*** Opening of Extracted entries ***

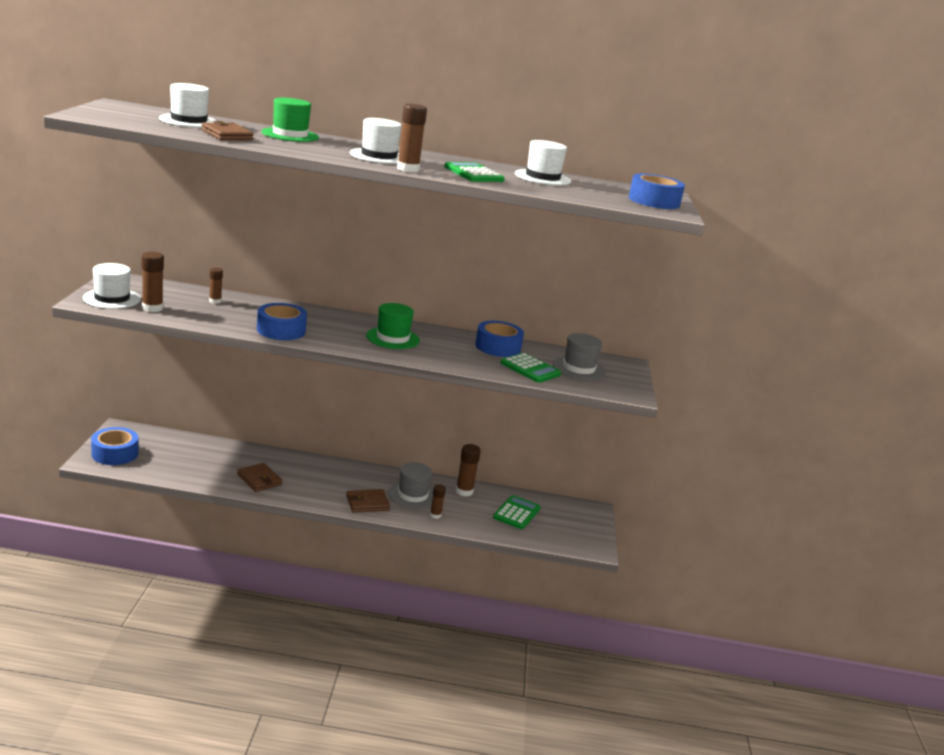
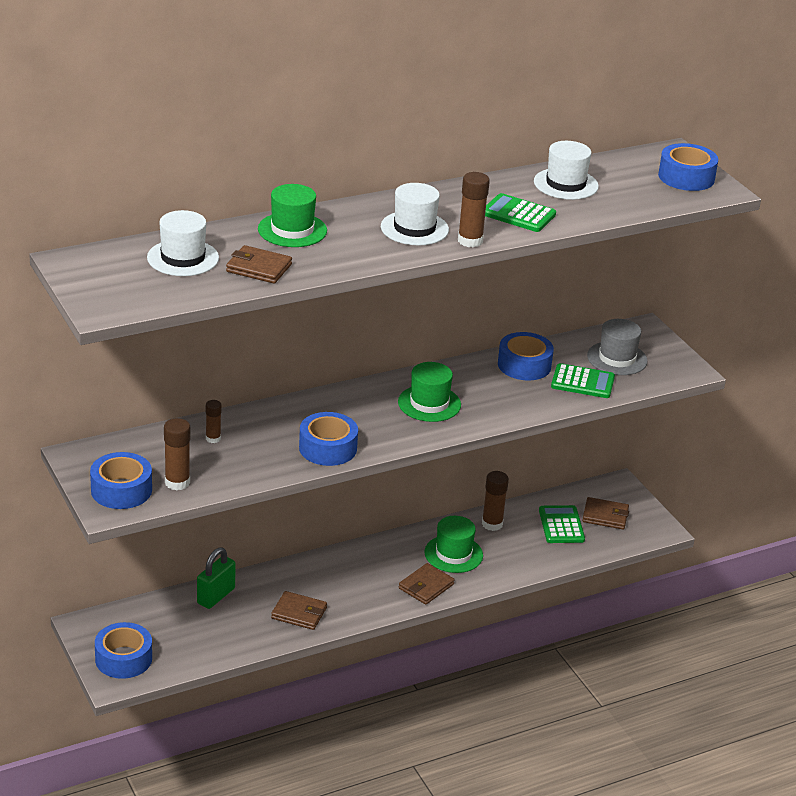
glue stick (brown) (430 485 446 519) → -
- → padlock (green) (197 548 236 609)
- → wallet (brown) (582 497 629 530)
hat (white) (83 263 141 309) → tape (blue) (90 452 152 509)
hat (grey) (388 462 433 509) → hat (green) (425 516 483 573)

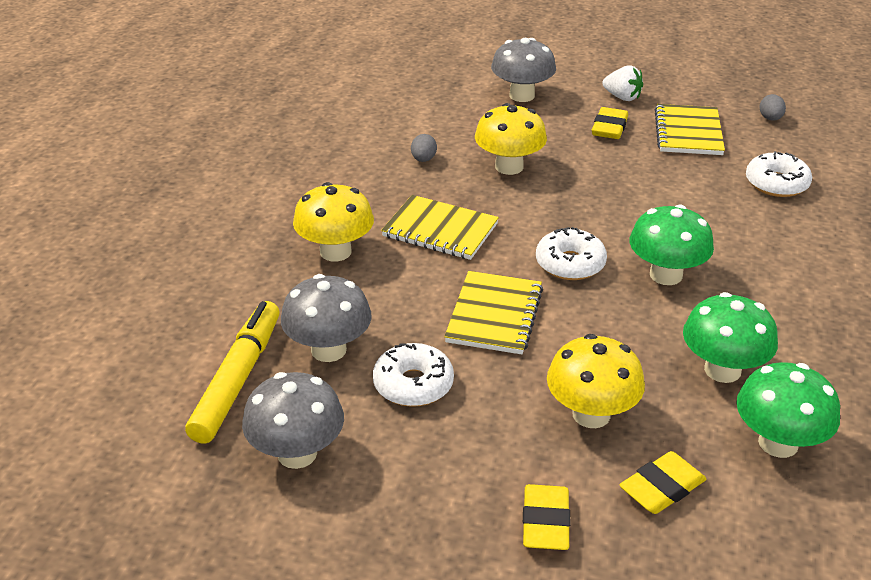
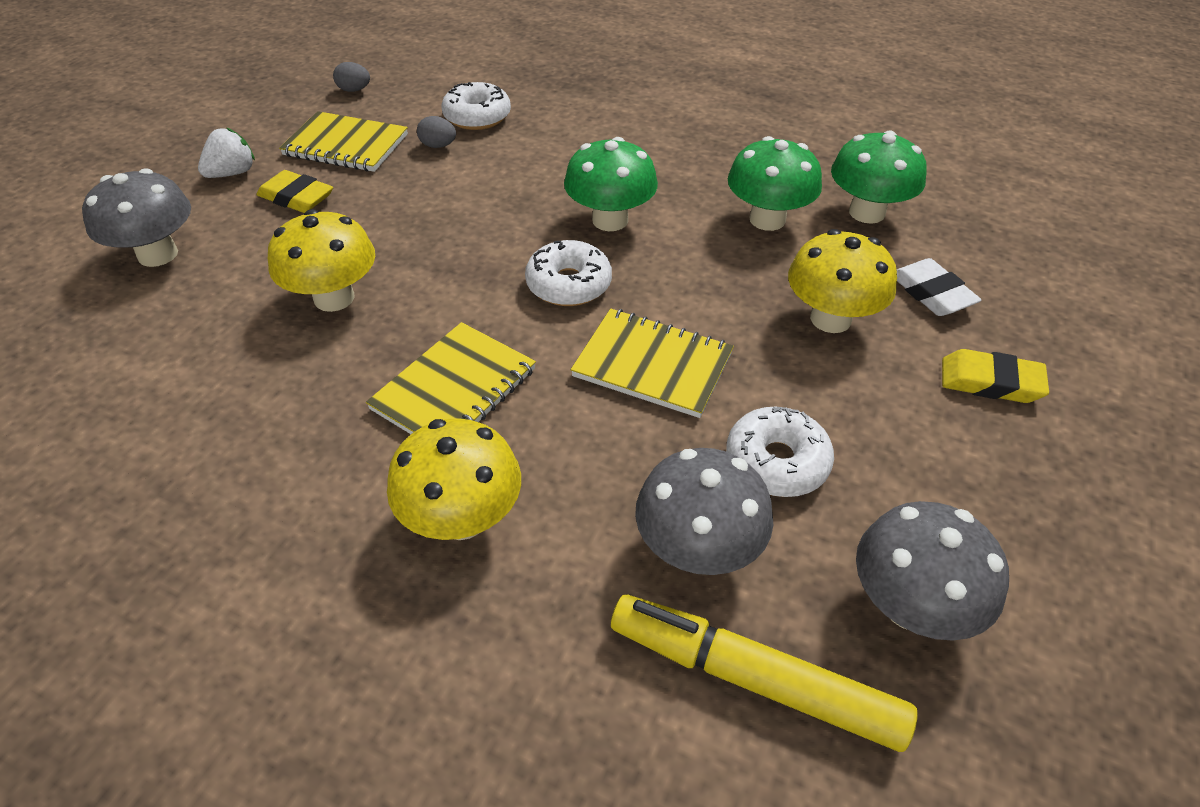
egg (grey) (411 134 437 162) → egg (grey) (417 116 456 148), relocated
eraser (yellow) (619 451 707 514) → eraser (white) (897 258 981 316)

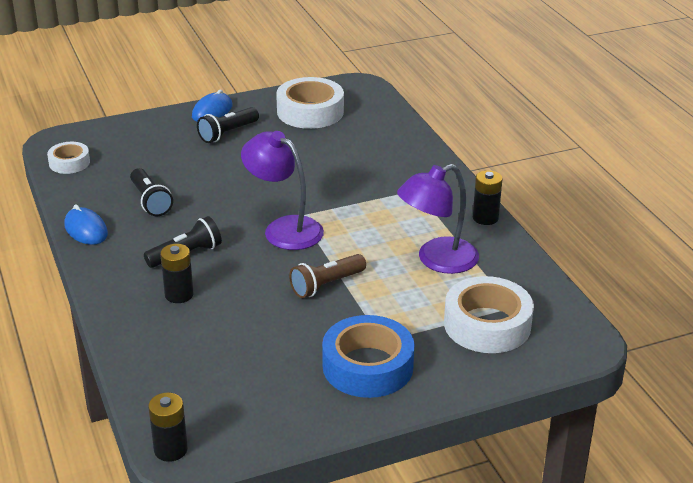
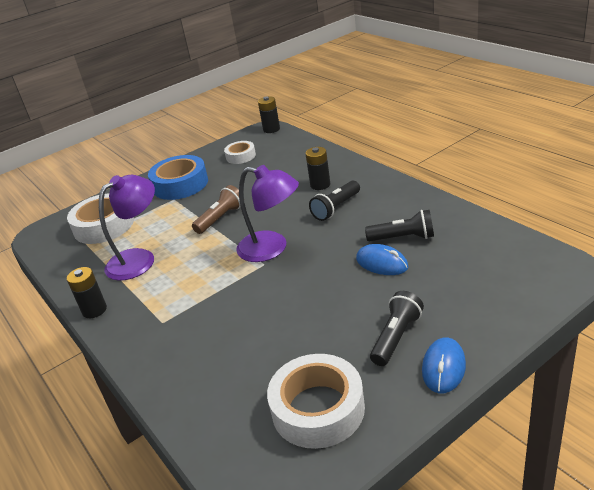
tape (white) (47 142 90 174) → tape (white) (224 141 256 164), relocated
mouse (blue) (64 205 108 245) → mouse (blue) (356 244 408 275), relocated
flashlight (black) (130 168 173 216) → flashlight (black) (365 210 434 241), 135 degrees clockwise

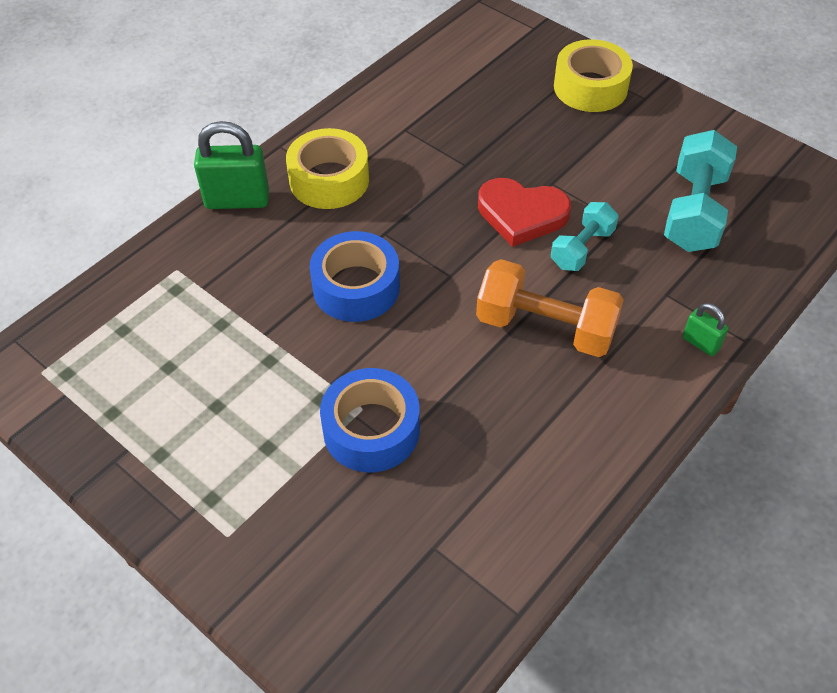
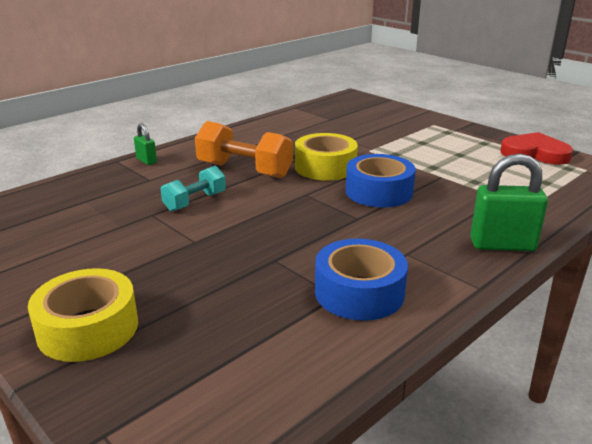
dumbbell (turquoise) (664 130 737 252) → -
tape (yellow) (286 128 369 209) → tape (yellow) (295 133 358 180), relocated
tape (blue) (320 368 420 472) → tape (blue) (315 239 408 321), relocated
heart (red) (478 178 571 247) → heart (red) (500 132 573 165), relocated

*** Close of Extracted entries ***

Exercise instructions =>
Counting only lines that contain "brown", what is the total for the entries above? Give the number alone.

Answer to the exercise =>
2